* **Assignment**
Find the word "brown" in the data. Return every line where it appears.

Information shown: Begin

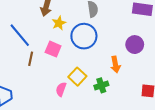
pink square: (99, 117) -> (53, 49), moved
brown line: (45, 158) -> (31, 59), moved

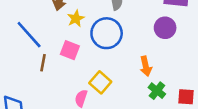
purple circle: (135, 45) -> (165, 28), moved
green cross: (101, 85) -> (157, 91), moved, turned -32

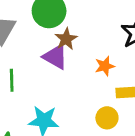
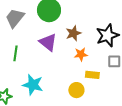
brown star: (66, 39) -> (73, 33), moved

Information shown: End

* **Written answer**
brown line: (45, 158) -> (31, 59), moved
brown star: (66, 39) -> (73, 33), moved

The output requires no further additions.